● Provided records
--------
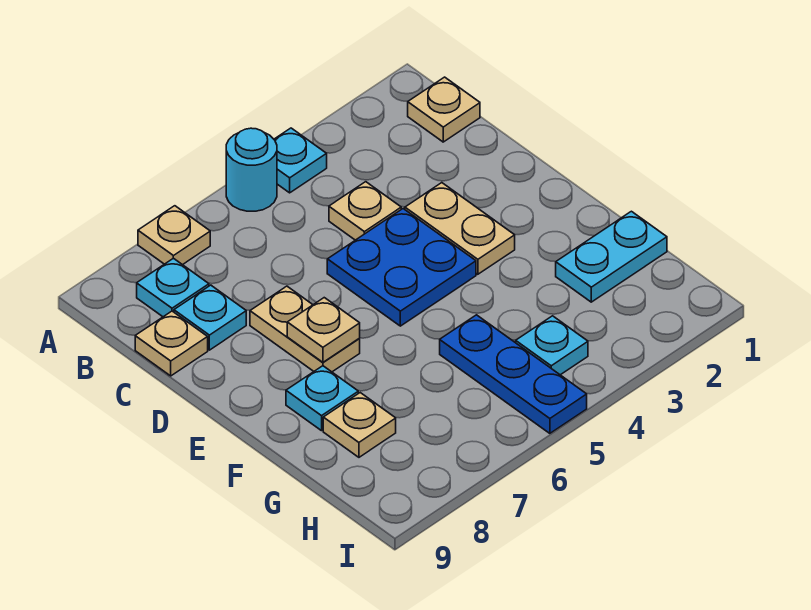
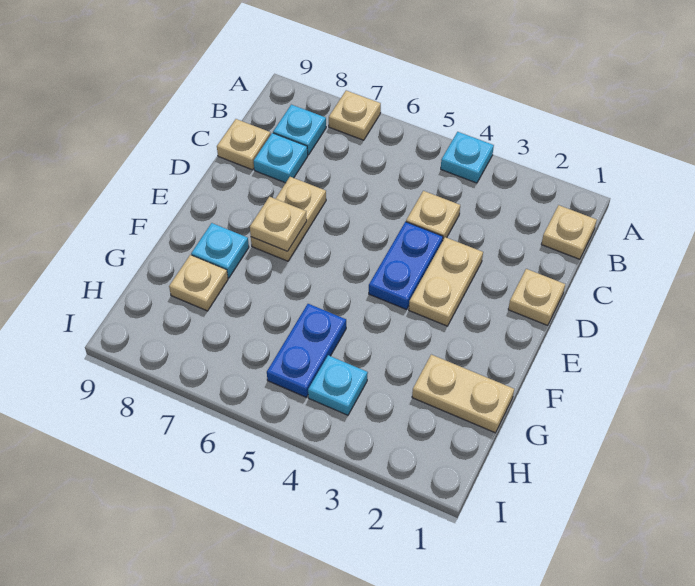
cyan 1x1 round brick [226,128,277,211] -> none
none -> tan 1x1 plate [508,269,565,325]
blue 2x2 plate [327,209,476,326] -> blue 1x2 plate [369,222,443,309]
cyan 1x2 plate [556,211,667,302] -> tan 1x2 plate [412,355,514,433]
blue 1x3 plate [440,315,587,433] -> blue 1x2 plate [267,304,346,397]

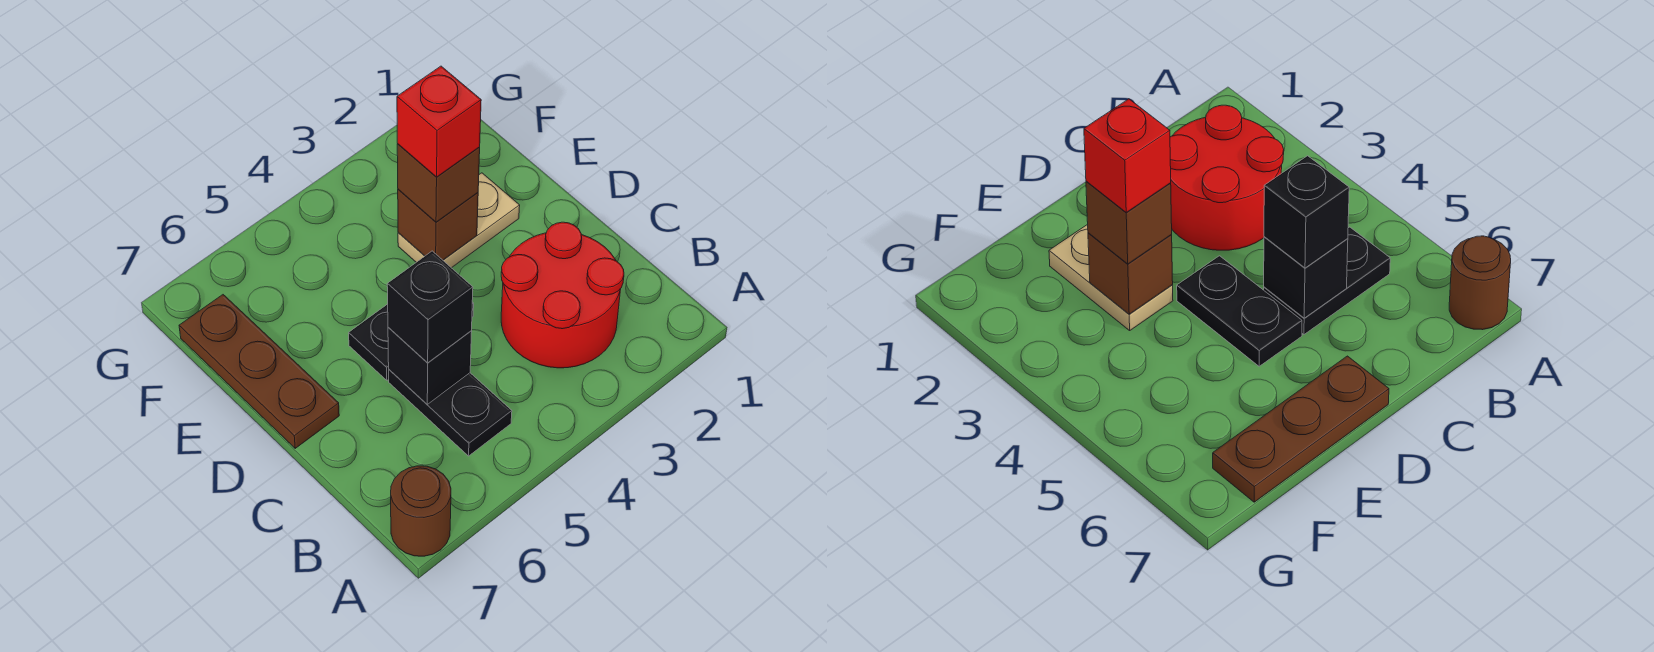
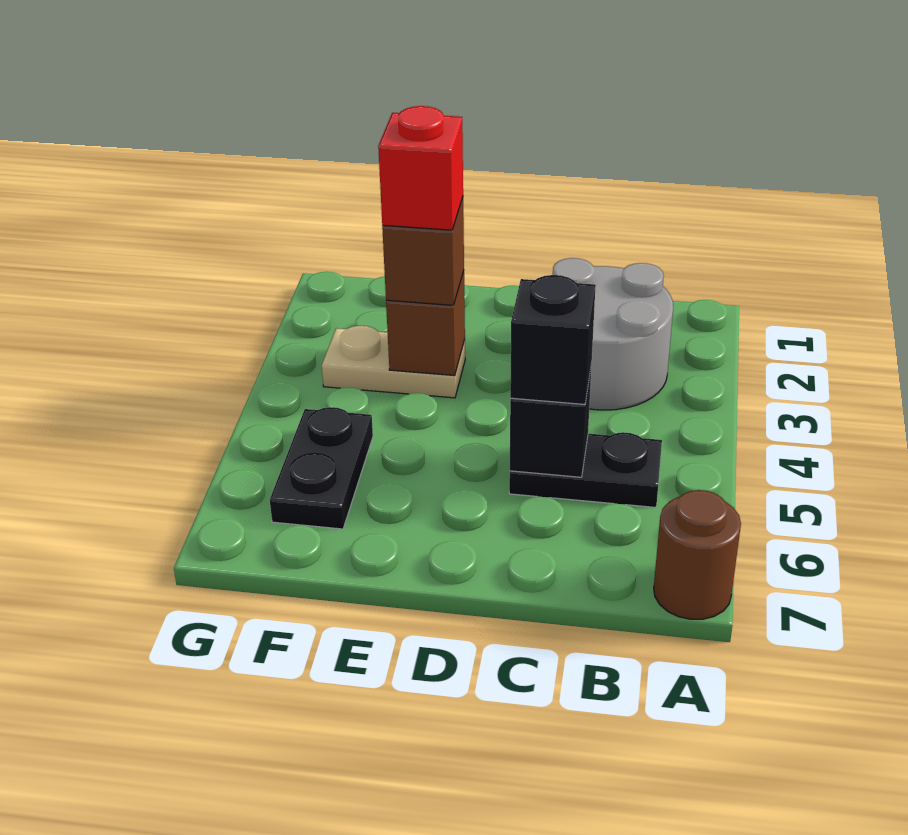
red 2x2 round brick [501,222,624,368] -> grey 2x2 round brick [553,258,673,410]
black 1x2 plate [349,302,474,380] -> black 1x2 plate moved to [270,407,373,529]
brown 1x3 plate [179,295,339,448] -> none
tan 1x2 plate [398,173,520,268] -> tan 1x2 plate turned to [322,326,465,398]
--------
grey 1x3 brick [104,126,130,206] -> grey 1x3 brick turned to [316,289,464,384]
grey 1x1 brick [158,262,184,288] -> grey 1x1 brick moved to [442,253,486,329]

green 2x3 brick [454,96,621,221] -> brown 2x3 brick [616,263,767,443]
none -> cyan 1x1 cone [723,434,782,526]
--------
● Exercise details
Copy the records above exactly, beginning at the line that contains "black 1x2 plate [349,302,474,380]" and stopping after the line that contains "tan 1x2 plate [398,173,520,268]".

● Solution
black 1x2 plate [349,302,474,380] -> black 1x2 plate moved to [270,407,373,529]
brown 1x3 plate [179,295,339,448] -> none
tan 1x2 plate [398,173,520,268] -> tan 1x2 plate turned to [322,326,465,398]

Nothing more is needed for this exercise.